» **PROBLEM DESCRIPTION**: Print the entries exactly; skip the pictures.

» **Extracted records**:
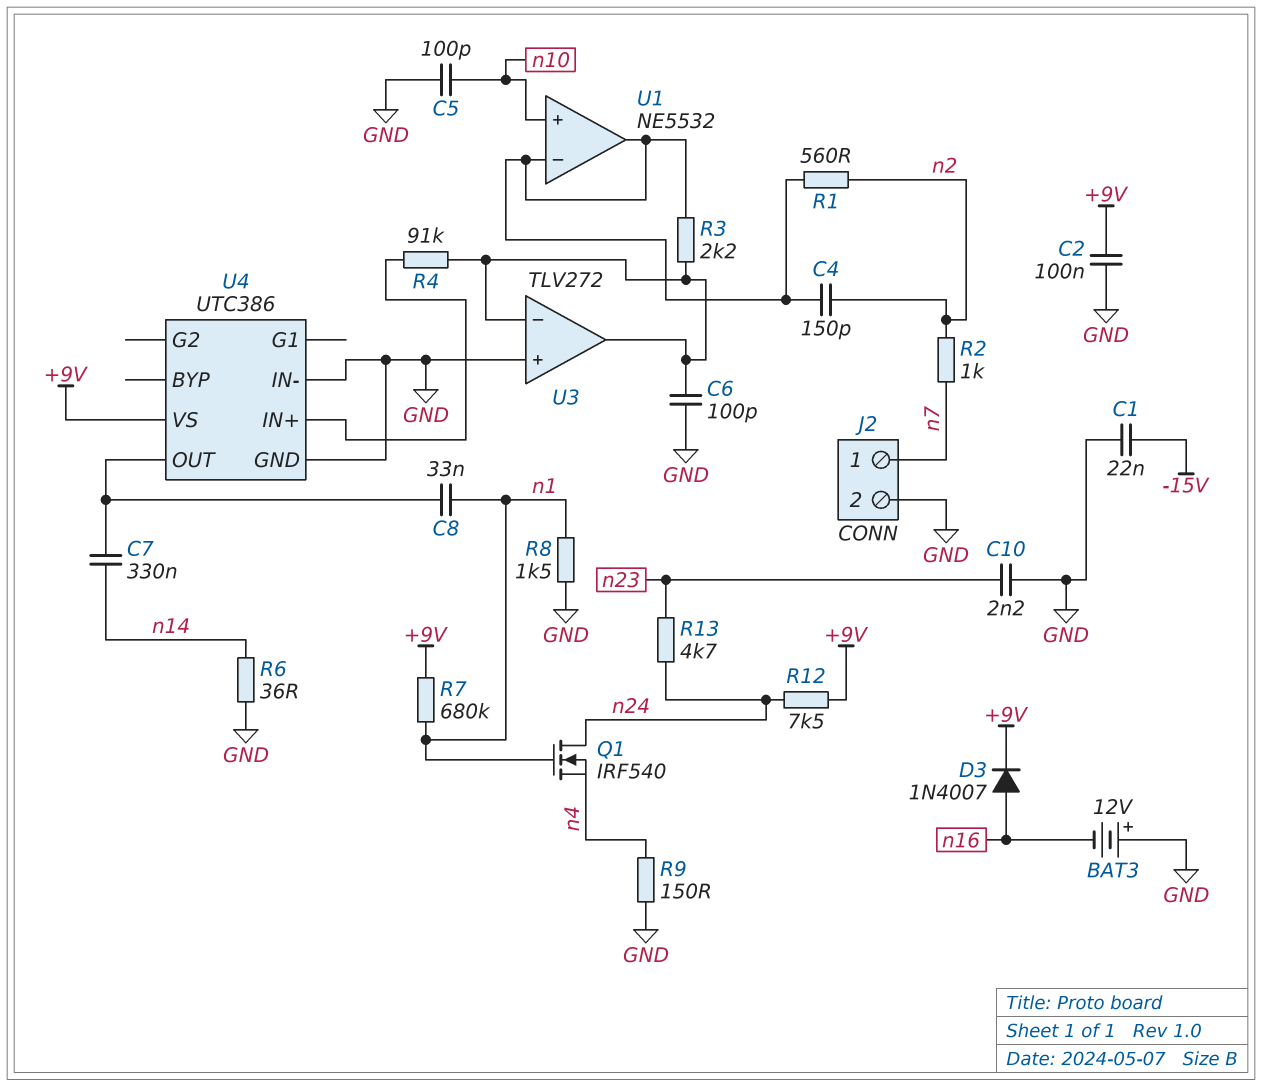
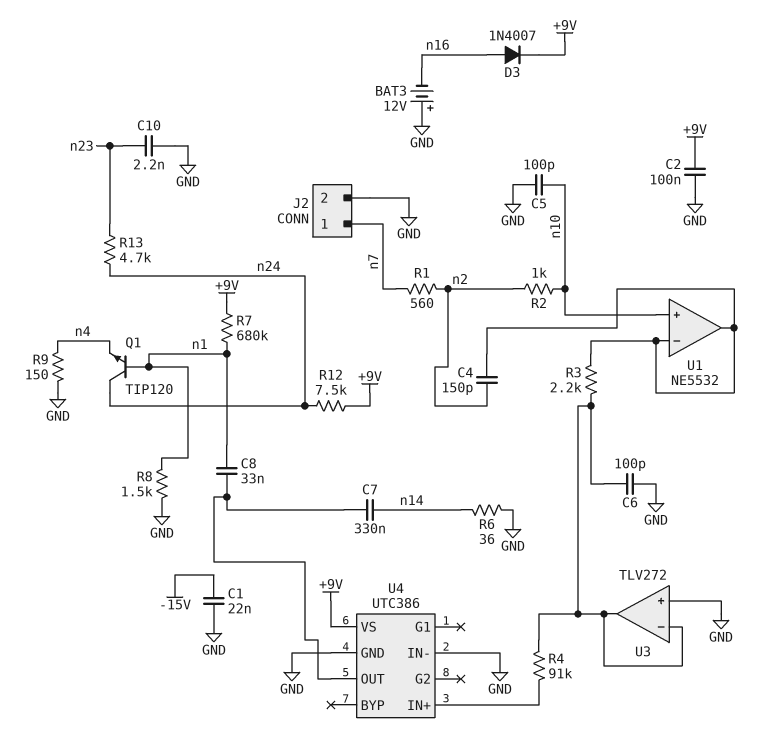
Q1: NMOS IRF540 (G n1, D n24, S n4) -> NPN TIP120 (B n1, C n24, E n4)
R1: 560 (U1/in-, n2) -> 560 (n2, n7)
R2: 1k (n2, n7) -> 1k (n2, n10)

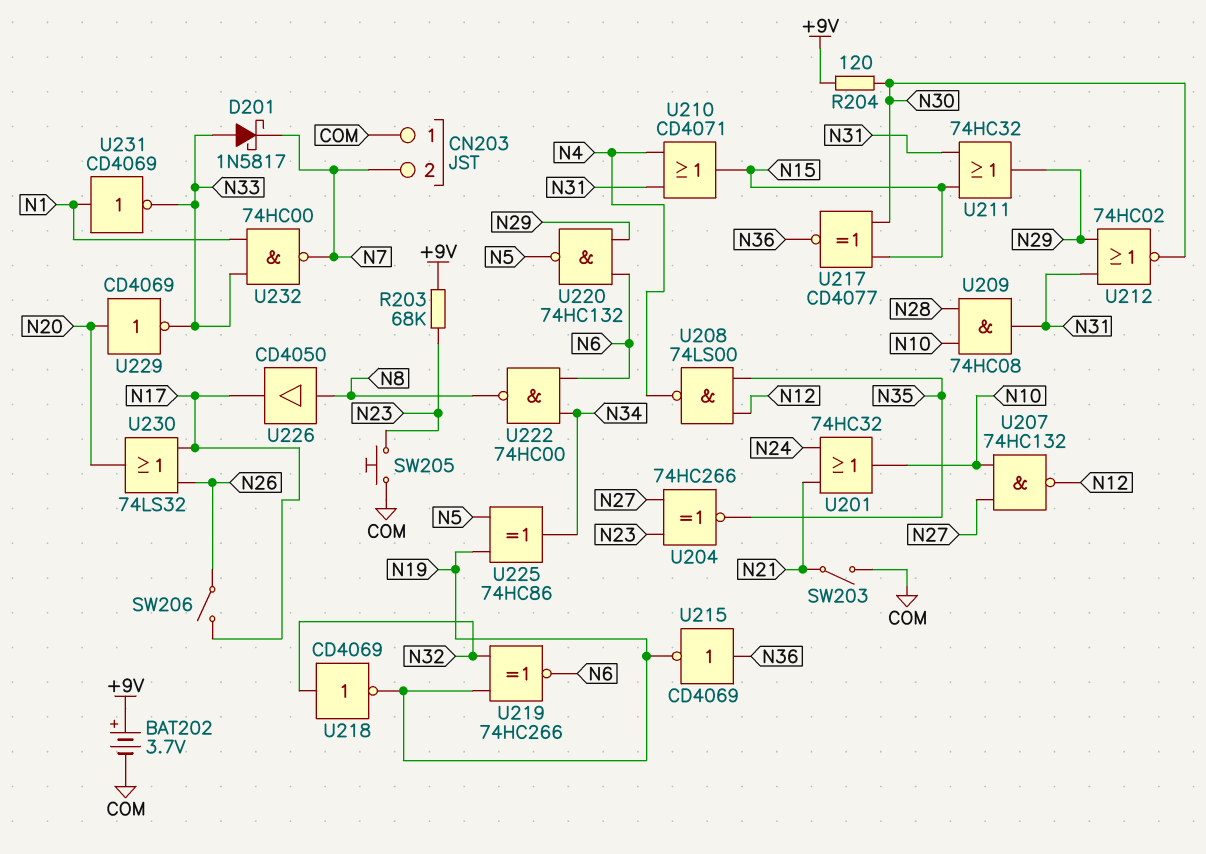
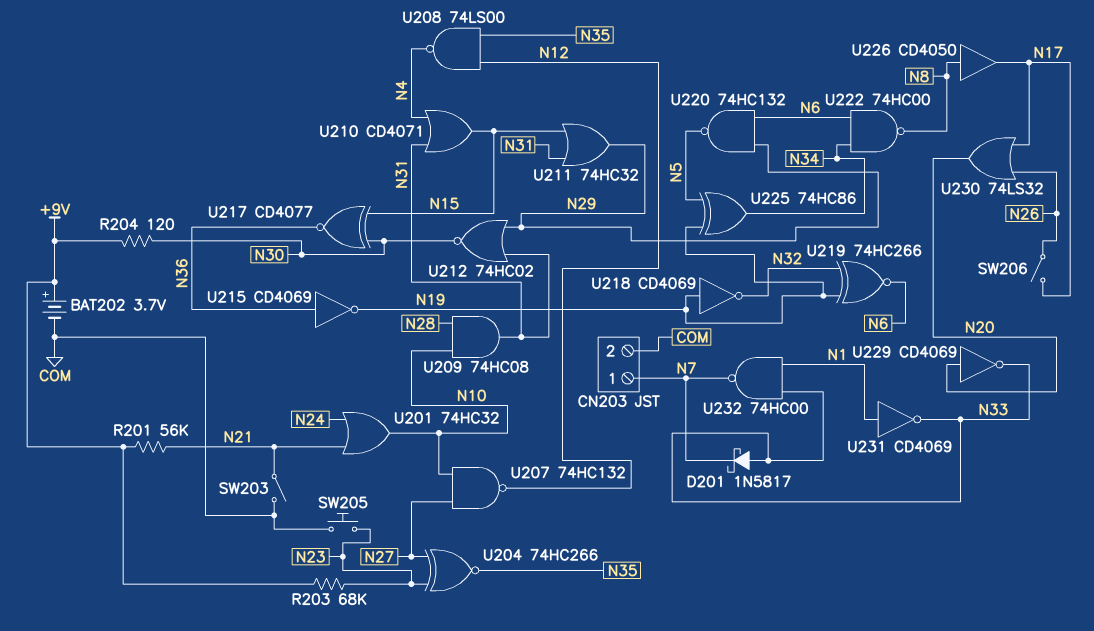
CN203 pin 1: COM -> N7
CN203 pin 2: N7 -> COM
R201: none -> 56k (+9V, N21)
U218: NOT CD4069 (in N32, out N19) -> NOT CD4069 (in N19, out N32)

» **PROBLEM SOLUTION**:
Q1: NMOS IRF540 (G n1, D n24, S n4) -> NPN TIP120 (B n1, C n24, E n4)
R1: 560 (U1/in-, n2) -> 560 (n2, n7)
R2: 1k (n2, n7) -> 1k (n2, n10)

CN203 pin 1: COM -> N7
CN203 pin 2: N7 -> COM
R201: none -> 56k (+9V, N21)
U218: NOT CD4069 (in N32, out N19) -> NOT CD4069 (in N19, out N32)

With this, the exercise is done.